*** Begin section ***
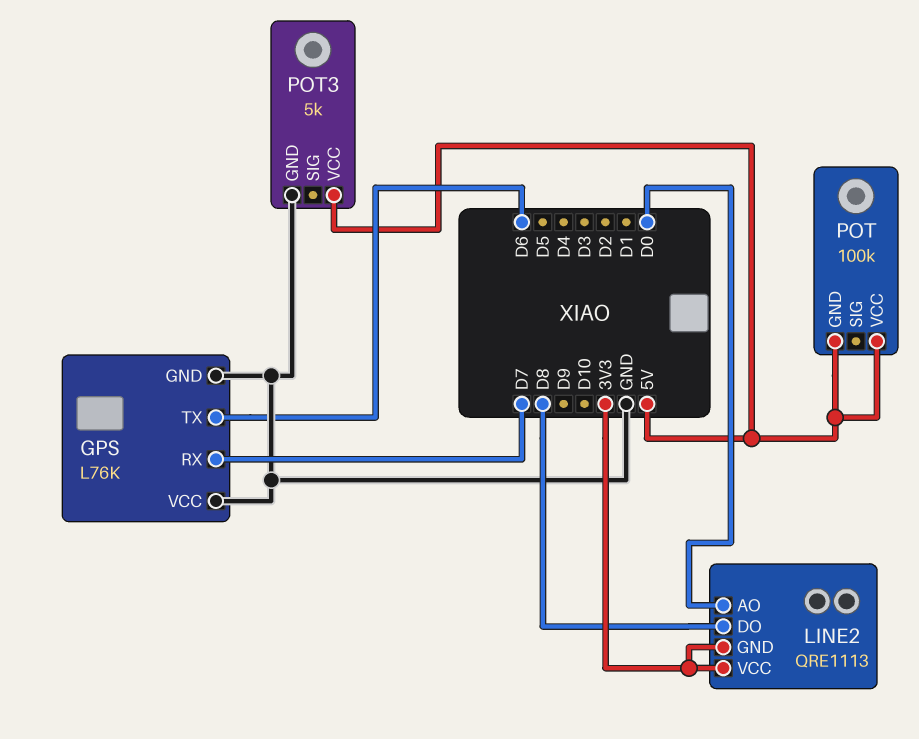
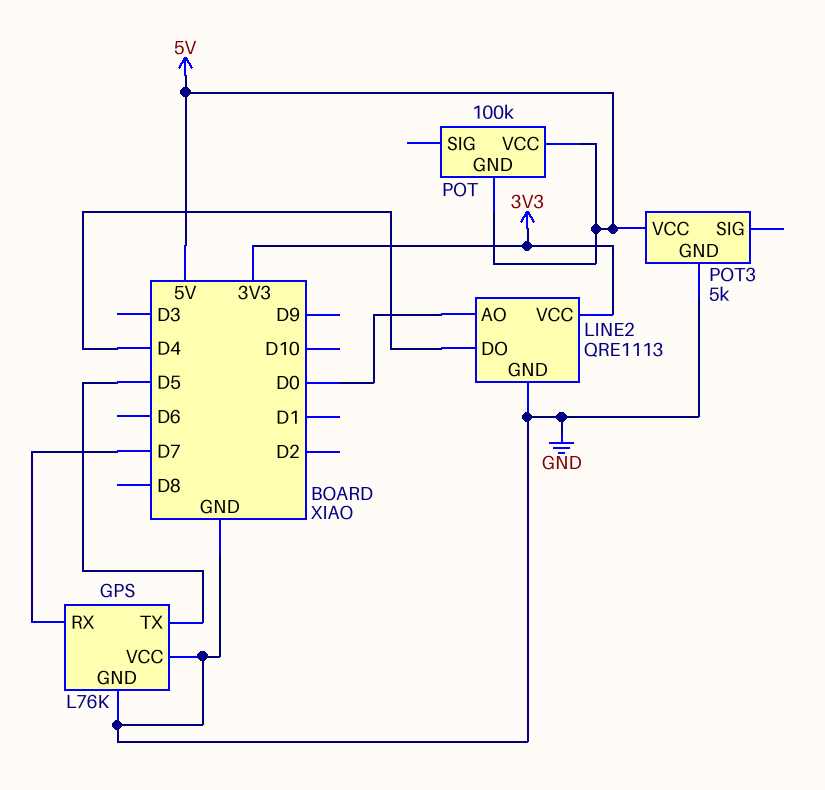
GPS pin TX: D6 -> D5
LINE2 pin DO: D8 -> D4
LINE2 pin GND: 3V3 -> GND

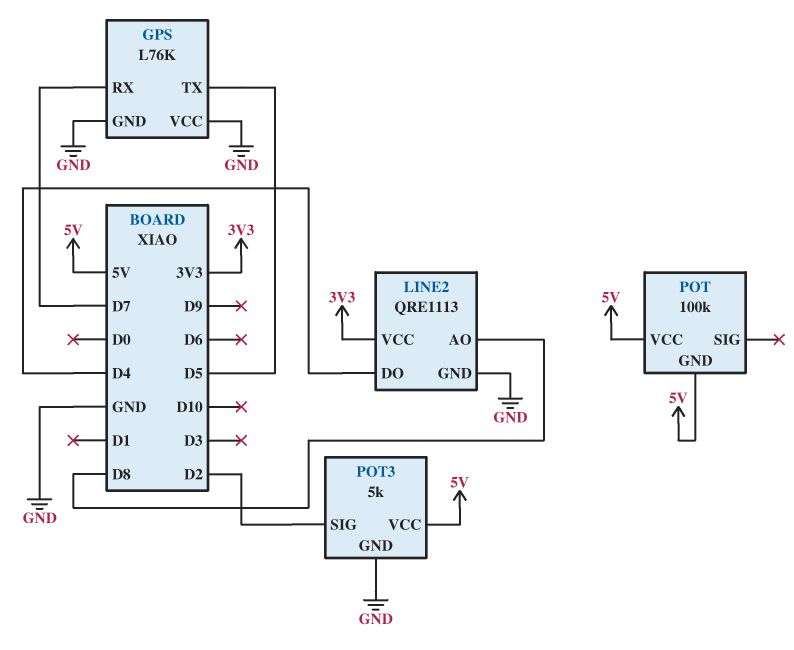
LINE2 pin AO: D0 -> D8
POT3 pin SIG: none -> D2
*** End section ***
The lines from the one containing "LINE2 pin DO: D8 -> D4" through the end of the data above are to be copied exactly, both ends included, and pictures are to be omitted.

LINE2 pin DO: D8 -> D4
LINE2 pin GND: 3V3 -> GND

LINE2 pin AO: D0 -> D8
POT3 pin SIG: none -> D2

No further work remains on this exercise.